Scene difference descriptions:
________________
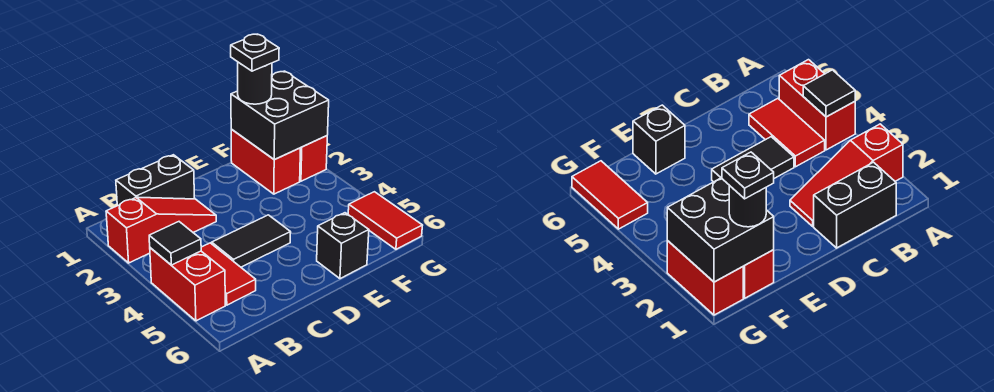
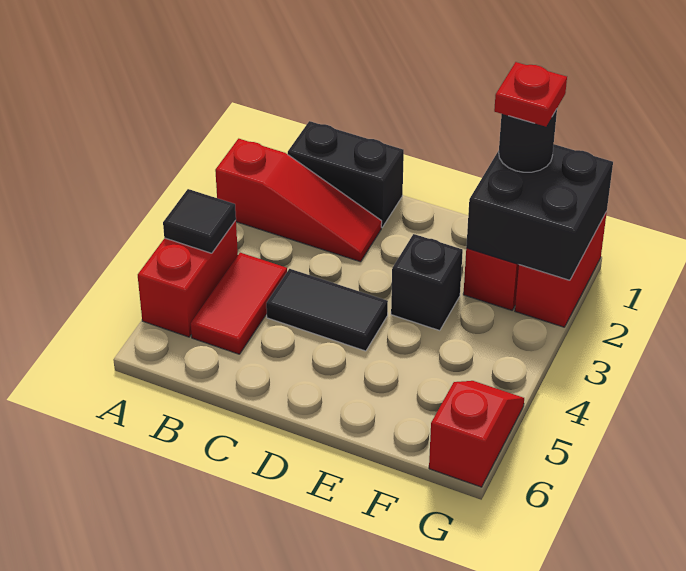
black brick E6 level 1 -> black brick E3 level 1
black plate F1 level 4 -> red plate F1 level 4
red tile G5:G6 level 1 -> red slope G5:G6 level 1 top 6

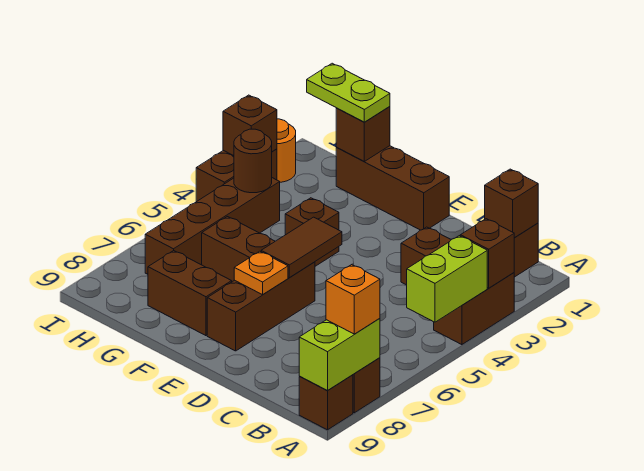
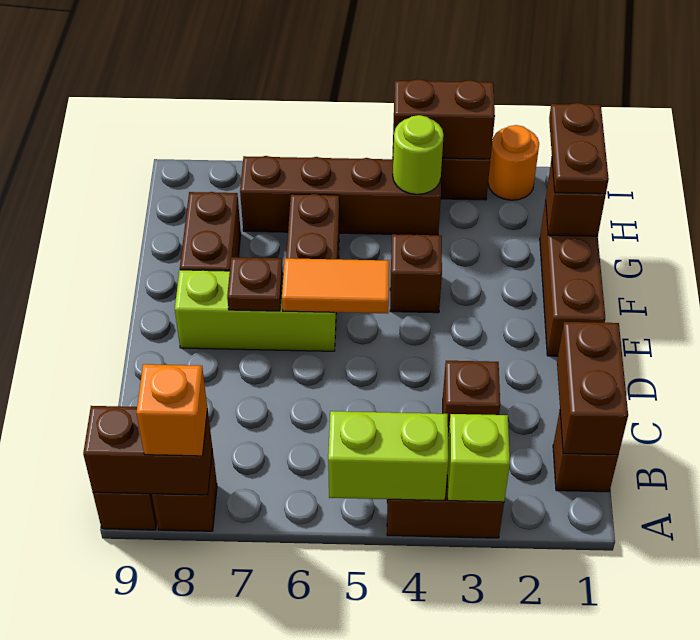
brown brick A3 level 2 -> lime brick A3 level 2
lime brick A8:A9 level 2 -> brown brick A8:A9 level 2
brown brick B1 level 2 -> brown brick B1:C1 level 2
brown tile E5:E6 level 2 -> orange tile E5:E6 level 2
brown brick E6:E8 level 1 -> lime brick E6:E8 level 1
orange plate E7 level 2 -> brown plate E7 level 2
lime plate G1:H1 level 3 -> brown plate G1:H1 level 3
brown round brick H4 level 2 -> lime round brick H4 level 2
brown brick I3 level 2 -> brown brick I3:I4 level 2

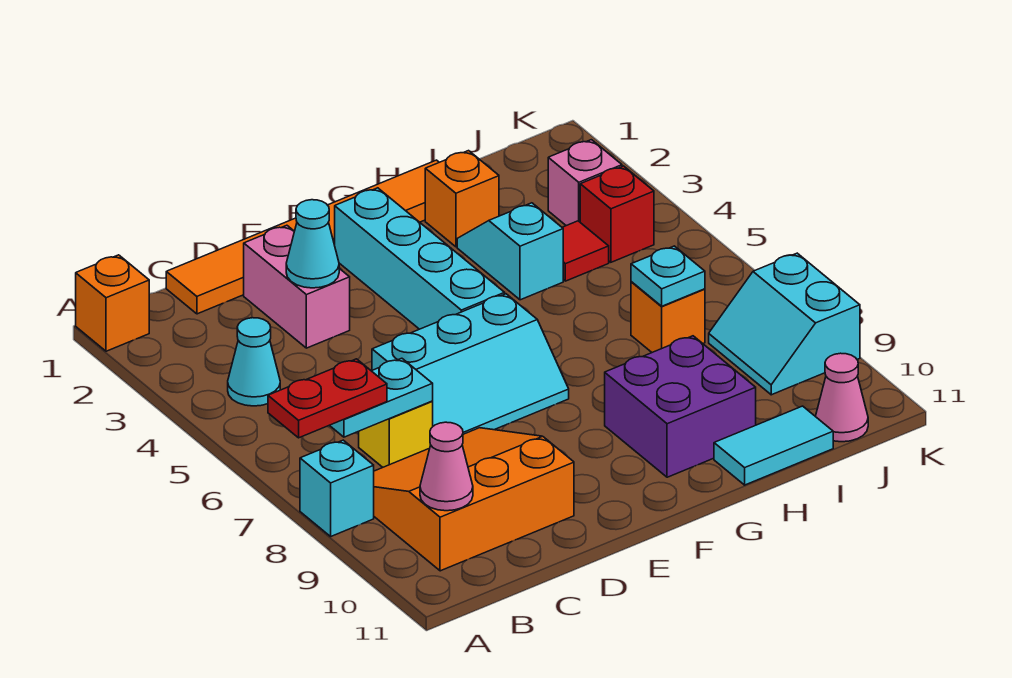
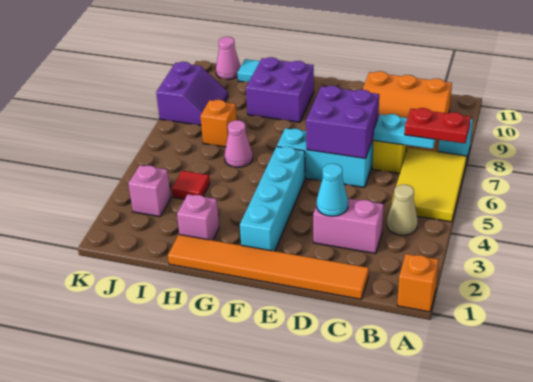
none -> yellow tile A5:B7 level 1
cyan cone B4 level 1 -> tan cone B4 level 1
pink cone B10 level 2 -> pink cone H6 level 1
pink brick D2:D3 level 1 -> pink brick C3:D3 level 1
none -> purple brick D6:E7 level 2
orange brick H2 level 1 -> pink brick H2 level 1
cyan slope H3:H4 level 1 top 4 -> none
cyan plate I7 level 2 -> none
red brick J4 level 1 -> none
cyan slope J8:K9 level 1 top K -> purple slope J8:K9 level 1 top K

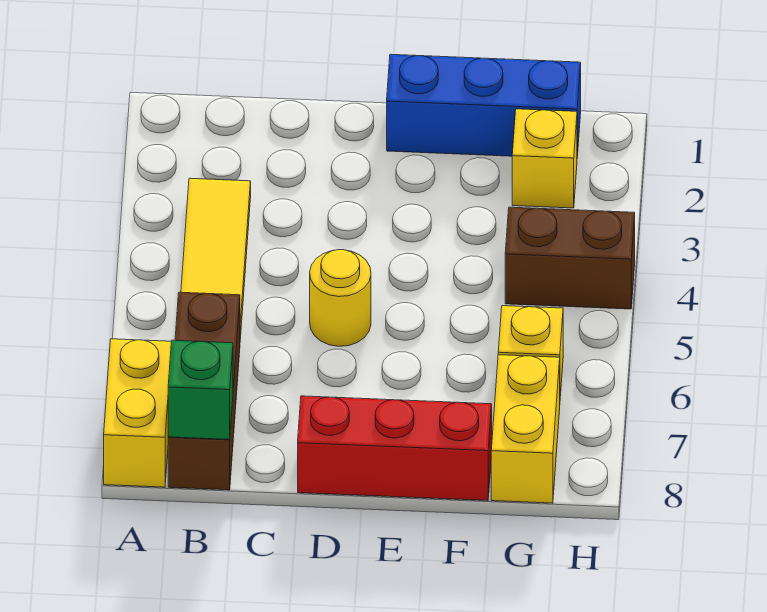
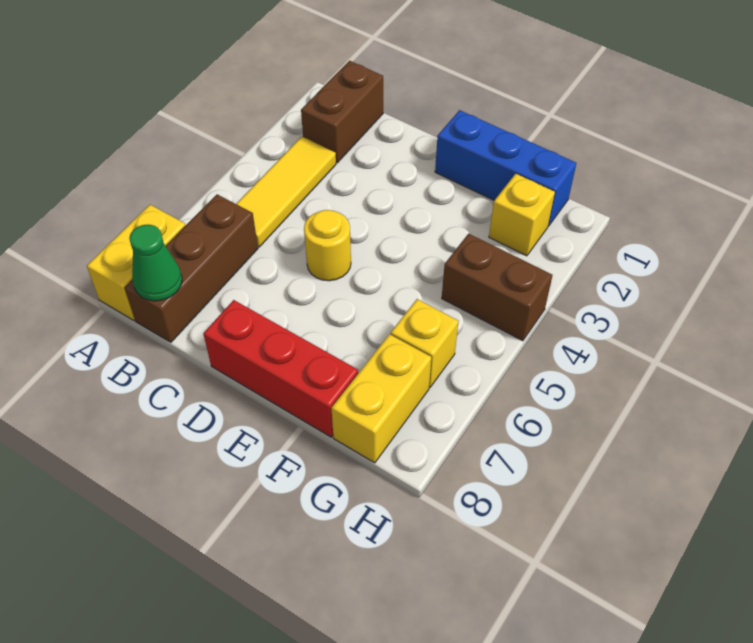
none -> brown brick B1:B2 level 1
green brick B8 level 2 -> green cone B8 level 2

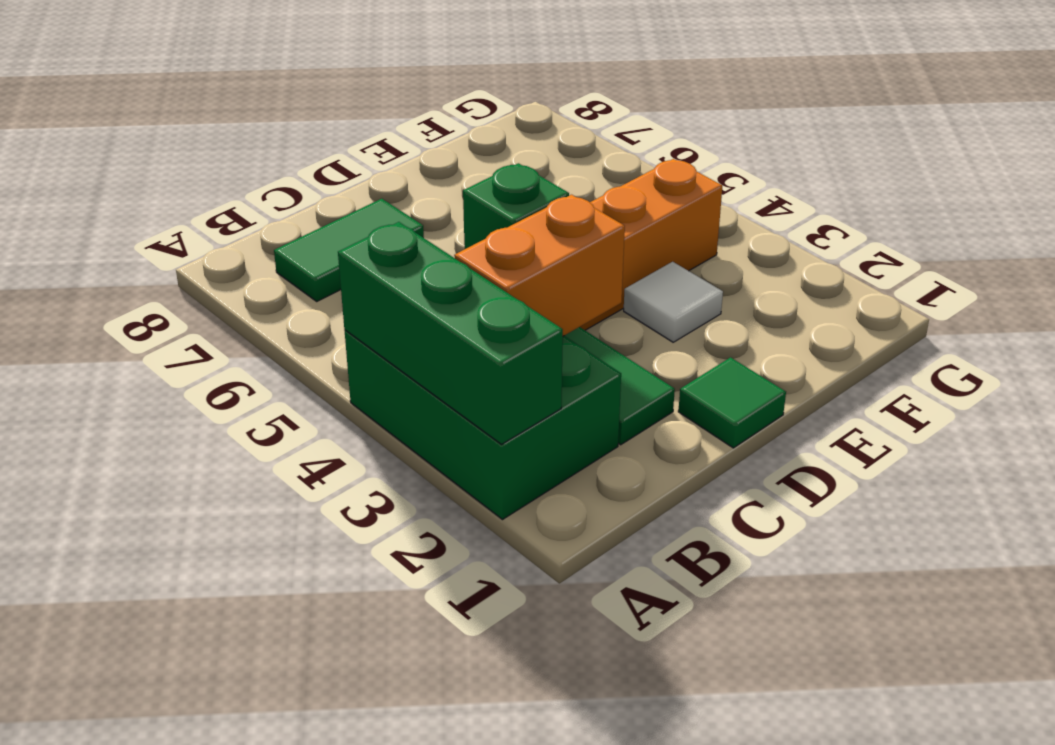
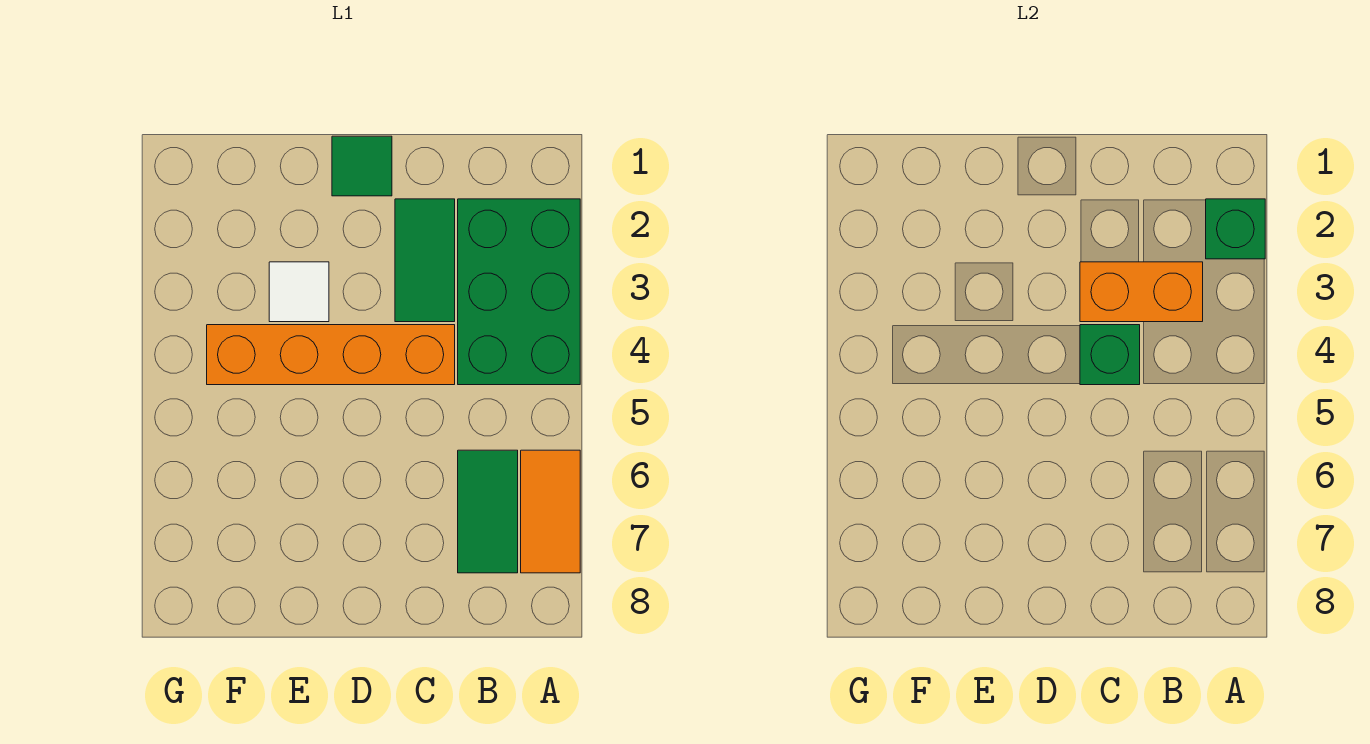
green brick A2:A4 level 2 -> green brick A2 level 2
none -> orange tile A6:A7 level 1
green tile B7:C7 level 1 -> green tile B6:B7 level 1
________________
Which lines in the data hold the string "purple"? Copy each of them.

**TASK SOLUTION**.
none -> purple brick D6:E7 level 2
cyan slope J8:K9 level 1 top K -> purple slope J8:K9 level 1 top K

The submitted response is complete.